WHAT YOU HAVE TO DO:
Nothing in the records may be altered, and no picture may be included. Restate them in full.
(AVAILABLE RECORDS begins)
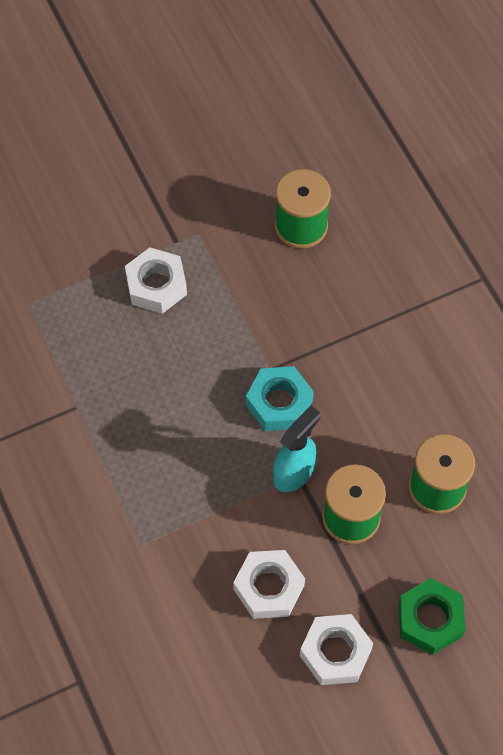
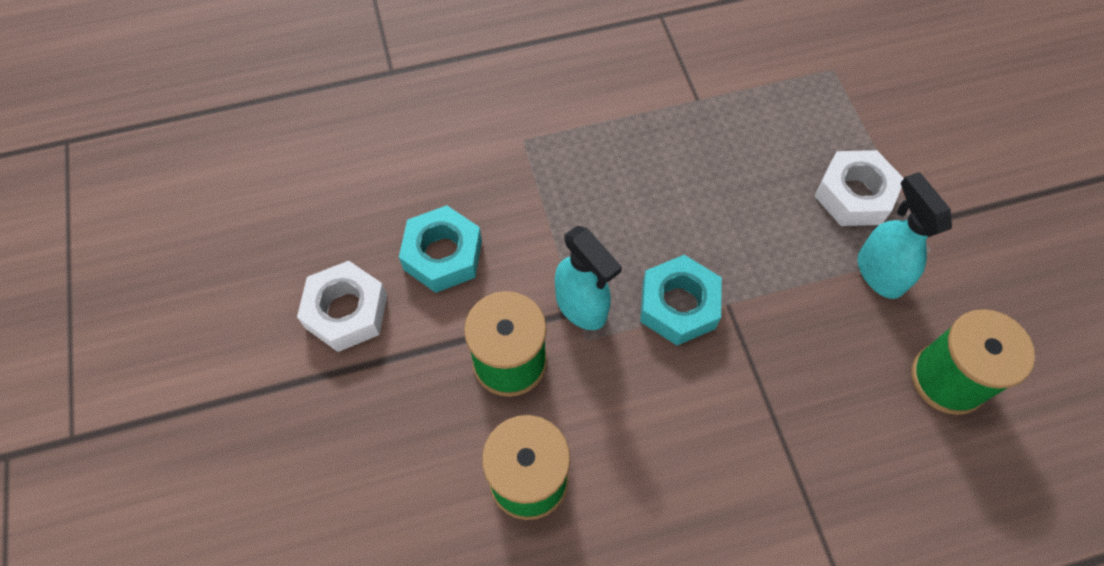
camera: 100 degrees right, 0 degrees up
(224, 268) = (879, 272): none -> turquoise spray bottle
(269, 588) = (443, 255): white nut -> turquoise nut
(430, 619) = (354, 429): green nut -> none

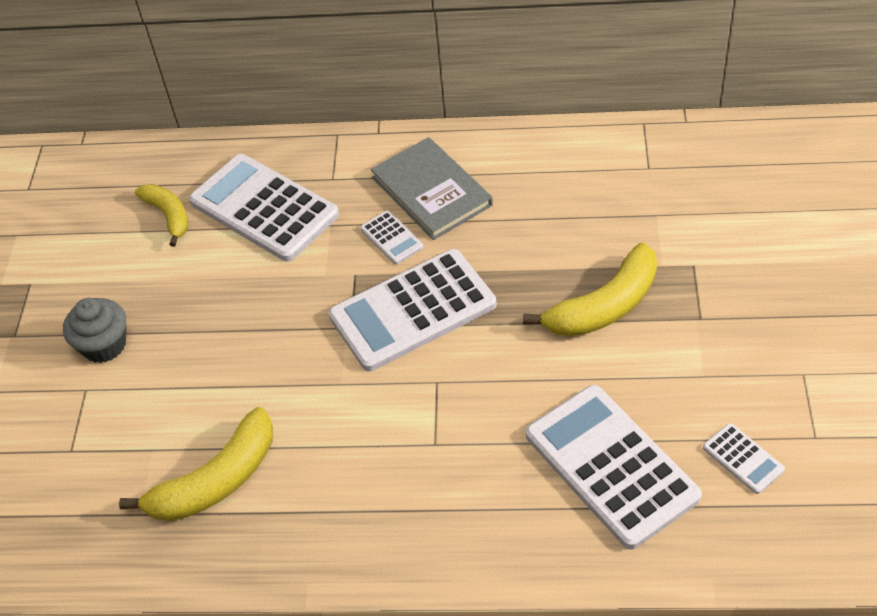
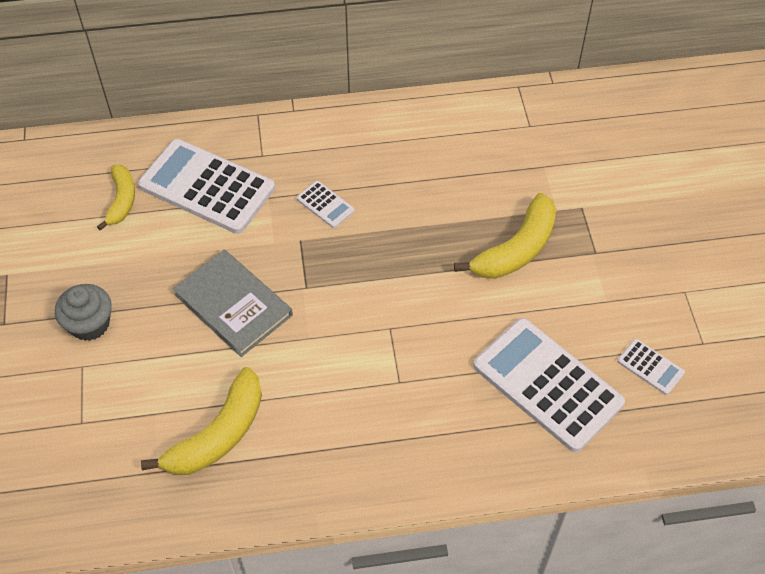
camera: 15 degrees left, 5 degrees up
(169, 216) = (122, 201): yellow banana -> yellow banana turned 45 degrees clockwise
(413, 311) = (357, 268): white calculator -> none
(431, 191) = (351, 160): grey book -> grey book (233, 305)

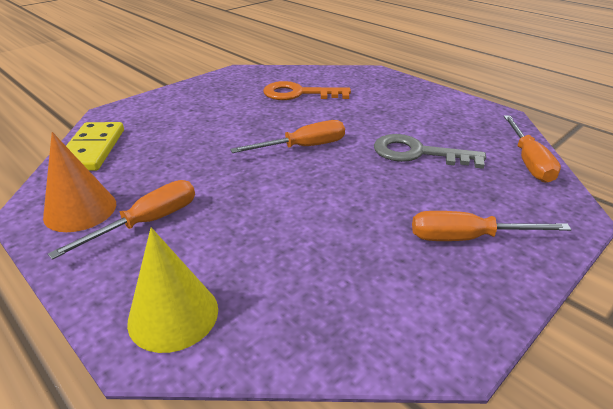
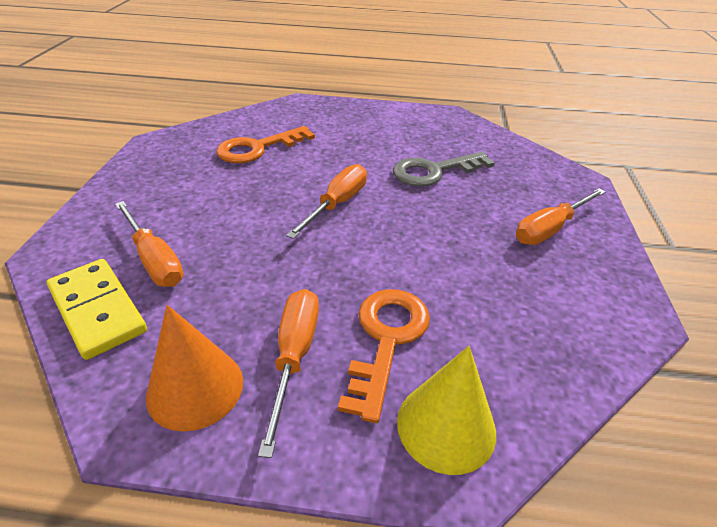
camera: 40 degrees left, 5 degrees up
(212, 244) = (386, 340): none -> orange key
(528, 161) = (511, 148): orange screwdriver -> orange screwdriver (154, 259)

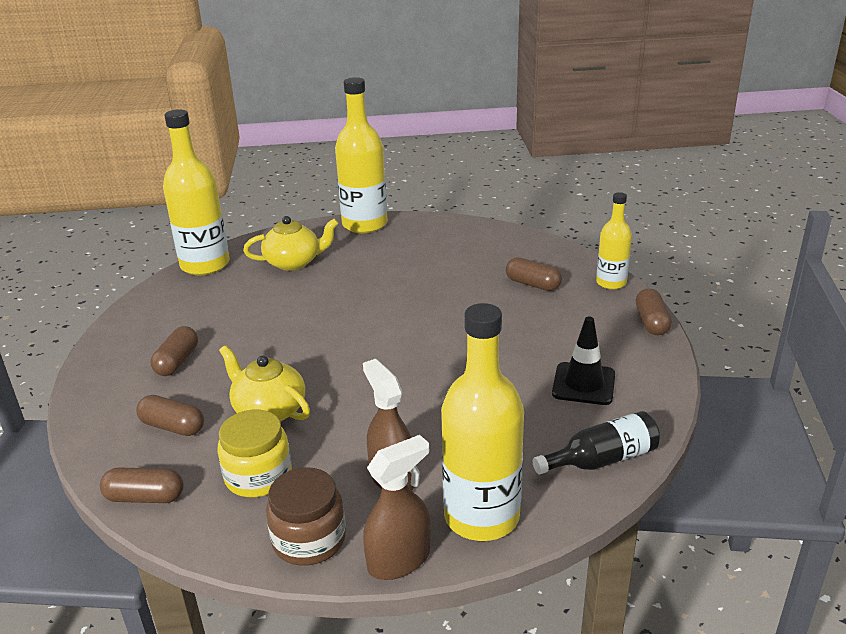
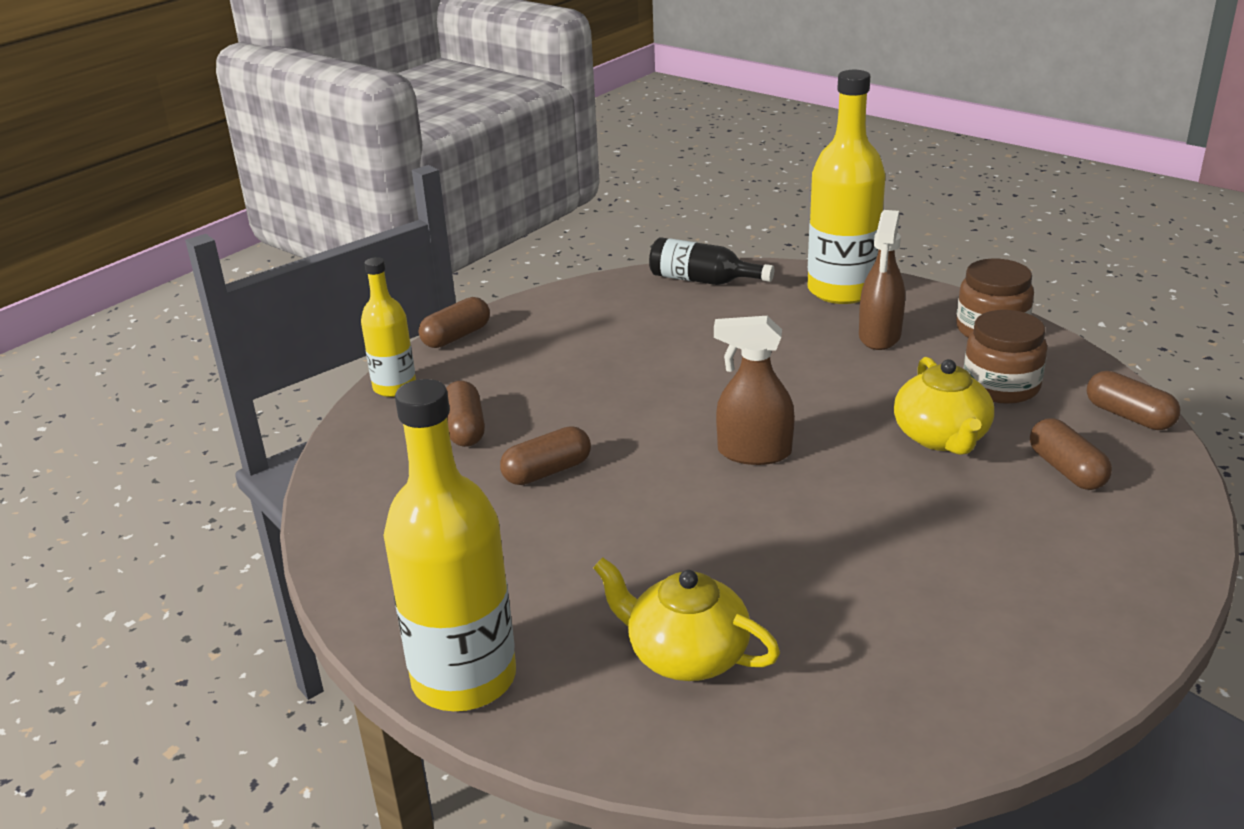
camera: 135 degrees left, 0 degrees up
(177, 361) = (1016, 555): brown capsule -> brown capsule (547, 471)
(205, 265) = (841, 752): yellow bottle -> none
(258, 476) = (1001, 386): yellow jar -> brown jar
(399, 560) = (932, 295): brown spray bottle -> brown spray bottle (753, 452)
(583, 384) = (618, 323): black traffic cone -> none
(AVAILABLE RECORDS ends)
RESULT FOR THIS TASK:
camera: 100 degrees right, 0 degrees up
(224, 268) = (879, 272): none -> turquoise spray bottle
(269, 588) = (443, 255): white nut -> turquoise nut
(430, 619) = (354, 429): green nut -> none

camera: 15 degrees left, 5 degrees up
(169, 216) = (122, 201): yellow banana -> yellow banana turned 45 degrees clockwise
(413, 311) = (357, 268): white calculator -> none
(431, 191) = (351, 160): grey book -> grey book (233, 305)

camera: 40 degrees left, 5 degrees up
(212, 244) = (386, 340): none -> orange key
(528, 161) = (511, 148): orange screwdriver -> orange screwdriver (154, 259)

camera: 135 degrees left, 0 degrees up
(177, 361) = (1016, 555): brown capsule -> brown capsule (547, 471)
(205, 265) = (841, 752): yellow bottle -> none
(258, 476) = (1001, 386): yellow jar -> brown jar
(399, 560) = (932, 295): brown spray bottle -> brown spray bottle (753, 452)
(583, 384) = (618, 323): black traffic cone -> none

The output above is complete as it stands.